* THE INPUT *
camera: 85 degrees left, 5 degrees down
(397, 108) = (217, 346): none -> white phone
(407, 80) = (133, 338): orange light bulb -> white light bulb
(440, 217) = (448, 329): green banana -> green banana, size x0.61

---

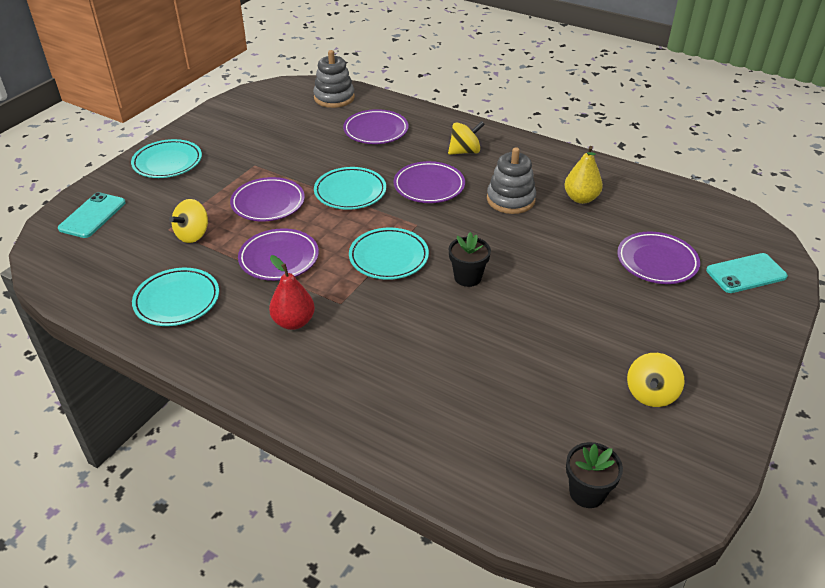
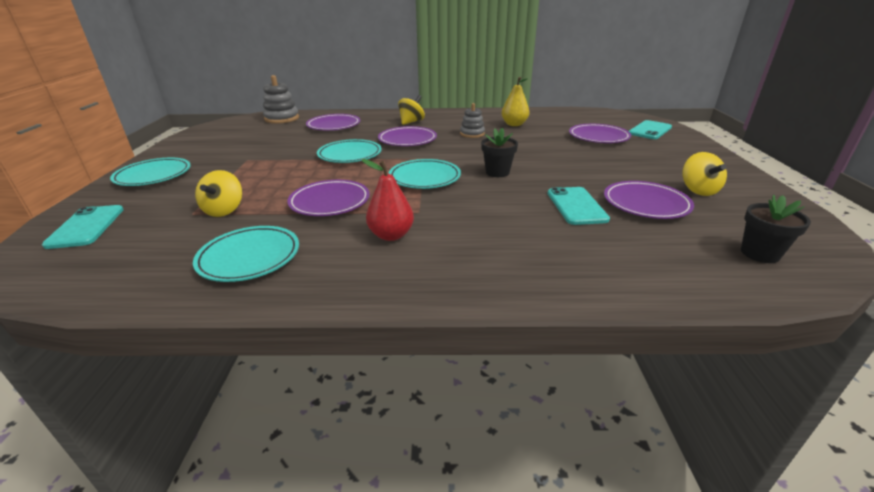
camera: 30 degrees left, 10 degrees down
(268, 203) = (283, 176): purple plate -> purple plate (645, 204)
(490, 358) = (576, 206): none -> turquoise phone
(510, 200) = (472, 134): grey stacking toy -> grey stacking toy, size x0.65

* TASK STATEMENT *
If a line in the records above contains the word "phone", copy it.

* SOLVED PROBLEM *
(397, 108) = (217, 346): none -> white phone
(490, 358) = (576, 206): none -> turquoise phone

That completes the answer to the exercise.